**Raw data**.
········

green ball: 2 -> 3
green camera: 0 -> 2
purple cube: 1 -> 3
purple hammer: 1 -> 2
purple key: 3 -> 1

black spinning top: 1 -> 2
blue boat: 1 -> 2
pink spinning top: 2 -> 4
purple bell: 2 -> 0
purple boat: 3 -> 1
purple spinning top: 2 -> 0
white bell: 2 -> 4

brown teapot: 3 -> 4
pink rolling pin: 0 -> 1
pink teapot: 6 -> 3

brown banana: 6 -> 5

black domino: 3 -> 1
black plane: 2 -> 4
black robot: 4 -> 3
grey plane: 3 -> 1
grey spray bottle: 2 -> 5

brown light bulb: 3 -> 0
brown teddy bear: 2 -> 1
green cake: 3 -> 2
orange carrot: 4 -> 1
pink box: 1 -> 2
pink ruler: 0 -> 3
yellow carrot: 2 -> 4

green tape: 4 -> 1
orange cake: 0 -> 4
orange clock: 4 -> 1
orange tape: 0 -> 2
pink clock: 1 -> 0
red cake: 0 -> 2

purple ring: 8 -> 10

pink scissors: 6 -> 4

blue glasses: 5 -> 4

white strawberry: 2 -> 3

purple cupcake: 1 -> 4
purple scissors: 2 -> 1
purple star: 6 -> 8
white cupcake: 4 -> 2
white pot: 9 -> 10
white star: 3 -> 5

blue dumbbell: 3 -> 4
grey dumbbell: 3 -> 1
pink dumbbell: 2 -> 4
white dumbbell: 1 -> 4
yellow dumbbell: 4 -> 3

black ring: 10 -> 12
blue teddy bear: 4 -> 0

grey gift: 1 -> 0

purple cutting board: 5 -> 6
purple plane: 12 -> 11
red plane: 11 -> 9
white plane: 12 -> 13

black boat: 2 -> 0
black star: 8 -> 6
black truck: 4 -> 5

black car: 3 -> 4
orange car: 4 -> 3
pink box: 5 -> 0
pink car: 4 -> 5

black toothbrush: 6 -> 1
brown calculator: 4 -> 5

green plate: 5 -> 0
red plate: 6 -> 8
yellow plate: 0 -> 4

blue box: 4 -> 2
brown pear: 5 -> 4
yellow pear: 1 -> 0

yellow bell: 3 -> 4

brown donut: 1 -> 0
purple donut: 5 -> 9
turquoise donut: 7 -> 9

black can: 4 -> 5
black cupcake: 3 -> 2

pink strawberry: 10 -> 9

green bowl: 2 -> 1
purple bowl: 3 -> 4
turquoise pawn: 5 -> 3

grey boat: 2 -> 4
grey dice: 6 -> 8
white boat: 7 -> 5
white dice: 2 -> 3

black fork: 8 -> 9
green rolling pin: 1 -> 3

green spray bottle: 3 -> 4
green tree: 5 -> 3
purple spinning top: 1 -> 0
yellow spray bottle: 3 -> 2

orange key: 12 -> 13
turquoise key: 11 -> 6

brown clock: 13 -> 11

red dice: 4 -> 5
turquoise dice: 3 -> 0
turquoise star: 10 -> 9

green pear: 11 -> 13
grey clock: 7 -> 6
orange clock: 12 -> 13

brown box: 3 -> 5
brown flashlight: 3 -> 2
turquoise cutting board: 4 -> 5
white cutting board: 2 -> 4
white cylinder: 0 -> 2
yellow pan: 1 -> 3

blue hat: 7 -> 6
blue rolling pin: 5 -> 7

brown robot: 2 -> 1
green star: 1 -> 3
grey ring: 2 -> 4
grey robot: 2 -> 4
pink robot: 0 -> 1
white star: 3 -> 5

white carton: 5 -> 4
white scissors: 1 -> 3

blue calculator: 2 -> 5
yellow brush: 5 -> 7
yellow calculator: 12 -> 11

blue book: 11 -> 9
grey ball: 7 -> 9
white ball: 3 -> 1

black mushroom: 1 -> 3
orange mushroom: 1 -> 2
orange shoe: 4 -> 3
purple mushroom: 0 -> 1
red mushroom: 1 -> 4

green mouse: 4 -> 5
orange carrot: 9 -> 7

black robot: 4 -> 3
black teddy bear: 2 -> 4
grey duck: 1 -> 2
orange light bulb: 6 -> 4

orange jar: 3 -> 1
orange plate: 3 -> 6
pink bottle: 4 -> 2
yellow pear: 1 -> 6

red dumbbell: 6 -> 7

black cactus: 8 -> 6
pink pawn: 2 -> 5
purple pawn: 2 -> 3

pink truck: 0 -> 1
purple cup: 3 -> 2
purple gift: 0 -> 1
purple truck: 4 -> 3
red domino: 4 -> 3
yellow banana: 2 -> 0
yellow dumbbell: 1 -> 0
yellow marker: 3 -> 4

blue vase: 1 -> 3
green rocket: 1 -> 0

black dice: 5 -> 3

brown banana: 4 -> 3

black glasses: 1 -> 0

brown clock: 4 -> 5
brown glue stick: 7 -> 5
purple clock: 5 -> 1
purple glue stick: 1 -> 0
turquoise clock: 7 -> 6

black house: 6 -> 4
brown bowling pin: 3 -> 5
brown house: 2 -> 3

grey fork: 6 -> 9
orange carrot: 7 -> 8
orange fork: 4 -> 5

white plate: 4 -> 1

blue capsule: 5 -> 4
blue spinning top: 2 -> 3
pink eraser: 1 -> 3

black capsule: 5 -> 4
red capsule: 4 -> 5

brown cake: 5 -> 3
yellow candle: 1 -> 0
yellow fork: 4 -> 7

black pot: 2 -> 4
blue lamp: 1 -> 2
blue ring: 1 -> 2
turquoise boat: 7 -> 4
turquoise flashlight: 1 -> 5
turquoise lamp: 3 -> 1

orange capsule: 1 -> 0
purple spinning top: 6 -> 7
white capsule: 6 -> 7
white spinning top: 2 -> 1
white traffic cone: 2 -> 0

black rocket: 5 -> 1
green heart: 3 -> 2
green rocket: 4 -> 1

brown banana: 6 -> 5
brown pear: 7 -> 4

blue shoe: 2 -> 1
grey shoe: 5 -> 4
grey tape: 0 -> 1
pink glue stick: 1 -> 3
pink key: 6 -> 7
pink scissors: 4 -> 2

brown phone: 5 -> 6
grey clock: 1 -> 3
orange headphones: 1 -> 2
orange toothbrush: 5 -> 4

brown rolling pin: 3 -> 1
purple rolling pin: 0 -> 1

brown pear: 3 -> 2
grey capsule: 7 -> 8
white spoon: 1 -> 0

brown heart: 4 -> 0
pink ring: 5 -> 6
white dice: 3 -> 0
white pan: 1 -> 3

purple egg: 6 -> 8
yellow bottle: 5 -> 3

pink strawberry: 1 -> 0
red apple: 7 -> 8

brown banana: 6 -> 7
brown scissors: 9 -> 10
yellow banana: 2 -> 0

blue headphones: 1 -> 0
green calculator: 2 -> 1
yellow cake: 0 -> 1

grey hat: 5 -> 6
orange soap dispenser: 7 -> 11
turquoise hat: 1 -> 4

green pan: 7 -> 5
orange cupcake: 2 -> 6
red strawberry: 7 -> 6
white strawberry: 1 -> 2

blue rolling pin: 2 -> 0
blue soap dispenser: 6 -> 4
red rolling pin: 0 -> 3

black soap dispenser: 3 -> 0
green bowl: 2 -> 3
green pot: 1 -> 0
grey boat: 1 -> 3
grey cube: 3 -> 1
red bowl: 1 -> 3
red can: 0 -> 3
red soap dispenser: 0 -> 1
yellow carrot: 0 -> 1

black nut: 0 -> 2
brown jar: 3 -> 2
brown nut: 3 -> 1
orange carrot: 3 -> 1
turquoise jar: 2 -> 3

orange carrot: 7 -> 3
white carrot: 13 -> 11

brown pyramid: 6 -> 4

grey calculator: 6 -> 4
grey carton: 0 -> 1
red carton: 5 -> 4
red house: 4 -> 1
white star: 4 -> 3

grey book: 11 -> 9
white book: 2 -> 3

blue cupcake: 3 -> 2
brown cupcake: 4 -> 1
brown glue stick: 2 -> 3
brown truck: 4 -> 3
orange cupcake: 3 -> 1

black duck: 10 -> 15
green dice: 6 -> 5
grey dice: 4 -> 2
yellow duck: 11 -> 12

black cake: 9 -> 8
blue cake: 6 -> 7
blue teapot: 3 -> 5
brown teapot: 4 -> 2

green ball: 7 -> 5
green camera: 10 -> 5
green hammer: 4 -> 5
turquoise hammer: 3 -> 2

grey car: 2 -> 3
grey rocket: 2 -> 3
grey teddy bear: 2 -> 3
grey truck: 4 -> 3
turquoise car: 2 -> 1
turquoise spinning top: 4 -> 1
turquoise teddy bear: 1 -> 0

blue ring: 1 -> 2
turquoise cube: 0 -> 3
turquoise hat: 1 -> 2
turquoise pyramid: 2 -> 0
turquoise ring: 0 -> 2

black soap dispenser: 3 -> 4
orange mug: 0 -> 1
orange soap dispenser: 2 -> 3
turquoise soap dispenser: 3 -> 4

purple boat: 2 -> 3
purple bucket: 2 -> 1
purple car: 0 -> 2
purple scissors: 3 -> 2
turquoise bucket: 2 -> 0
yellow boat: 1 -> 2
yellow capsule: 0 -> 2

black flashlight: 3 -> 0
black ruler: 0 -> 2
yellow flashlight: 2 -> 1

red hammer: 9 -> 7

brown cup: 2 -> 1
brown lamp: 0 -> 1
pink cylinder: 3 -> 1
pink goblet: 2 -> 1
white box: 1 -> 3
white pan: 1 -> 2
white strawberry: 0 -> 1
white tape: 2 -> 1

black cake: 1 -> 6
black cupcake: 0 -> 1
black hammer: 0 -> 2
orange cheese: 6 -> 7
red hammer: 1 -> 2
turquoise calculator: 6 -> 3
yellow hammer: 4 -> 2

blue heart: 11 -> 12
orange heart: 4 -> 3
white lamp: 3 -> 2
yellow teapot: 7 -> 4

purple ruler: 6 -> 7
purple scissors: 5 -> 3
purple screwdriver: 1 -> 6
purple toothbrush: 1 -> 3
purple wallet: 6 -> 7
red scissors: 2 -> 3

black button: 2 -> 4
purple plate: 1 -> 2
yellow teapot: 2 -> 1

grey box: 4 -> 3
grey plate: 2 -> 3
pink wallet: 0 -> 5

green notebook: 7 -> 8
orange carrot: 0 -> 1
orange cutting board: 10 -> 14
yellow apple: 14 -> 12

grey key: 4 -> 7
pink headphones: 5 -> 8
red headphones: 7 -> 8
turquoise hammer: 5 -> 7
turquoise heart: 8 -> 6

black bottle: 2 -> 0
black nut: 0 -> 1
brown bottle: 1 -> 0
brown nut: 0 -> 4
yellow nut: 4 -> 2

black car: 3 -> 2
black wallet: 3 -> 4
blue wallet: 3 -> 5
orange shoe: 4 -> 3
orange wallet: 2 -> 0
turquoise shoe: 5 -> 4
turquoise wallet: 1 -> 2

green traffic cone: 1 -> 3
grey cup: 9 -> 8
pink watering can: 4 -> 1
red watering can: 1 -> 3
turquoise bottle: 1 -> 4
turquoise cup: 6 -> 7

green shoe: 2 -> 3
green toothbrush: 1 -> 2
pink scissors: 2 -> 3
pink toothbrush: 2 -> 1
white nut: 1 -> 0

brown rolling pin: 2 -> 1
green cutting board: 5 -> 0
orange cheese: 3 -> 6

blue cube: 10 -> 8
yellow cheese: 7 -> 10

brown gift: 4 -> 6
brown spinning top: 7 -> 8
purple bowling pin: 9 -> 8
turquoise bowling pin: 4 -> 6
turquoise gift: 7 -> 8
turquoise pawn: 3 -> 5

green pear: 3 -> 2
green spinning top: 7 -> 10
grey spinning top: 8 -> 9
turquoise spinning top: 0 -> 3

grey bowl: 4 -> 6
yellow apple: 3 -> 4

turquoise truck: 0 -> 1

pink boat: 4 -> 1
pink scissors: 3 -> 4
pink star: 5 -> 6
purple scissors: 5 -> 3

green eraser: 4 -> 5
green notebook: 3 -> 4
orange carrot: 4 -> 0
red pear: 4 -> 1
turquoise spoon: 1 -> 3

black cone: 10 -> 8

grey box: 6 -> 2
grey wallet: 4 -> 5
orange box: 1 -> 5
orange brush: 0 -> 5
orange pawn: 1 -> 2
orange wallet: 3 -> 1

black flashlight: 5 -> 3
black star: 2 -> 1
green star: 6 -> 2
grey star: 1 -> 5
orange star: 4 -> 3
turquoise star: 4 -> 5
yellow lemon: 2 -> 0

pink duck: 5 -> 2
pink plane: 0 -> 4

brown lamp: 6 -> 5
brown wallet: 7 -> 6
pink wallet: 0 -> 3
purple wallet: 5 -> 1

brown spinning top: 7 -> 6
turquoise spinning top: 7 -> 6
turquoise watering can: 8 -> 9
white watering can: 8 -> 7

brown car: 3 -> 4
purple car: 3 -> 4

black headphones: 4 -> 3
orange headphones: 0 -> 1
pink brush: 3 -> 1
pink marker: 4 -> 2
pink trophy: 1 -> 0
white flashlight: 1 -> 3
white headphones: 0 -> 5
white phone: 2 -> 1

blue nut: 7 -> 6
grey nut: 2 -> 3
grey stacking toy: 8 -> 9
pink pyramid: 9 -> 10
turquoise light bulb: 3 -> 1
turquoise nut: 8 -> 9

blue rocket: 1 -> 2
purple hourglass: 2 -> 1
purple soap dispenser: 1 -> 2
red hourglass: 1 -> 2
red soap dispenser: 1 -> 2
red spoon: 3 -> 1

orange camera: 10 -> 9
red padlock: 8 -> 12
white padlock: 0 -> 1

········

**Description of the task**. Go through the entries. Report every line that contains the word "lamp".

**Exercise solution**.
blue lamp: 1 -> 2
turquoise lamp: 3 -> 1
brown lamp: 0 -> 1
white lamp: 3 -> 2
brown lamp: 6 -> 5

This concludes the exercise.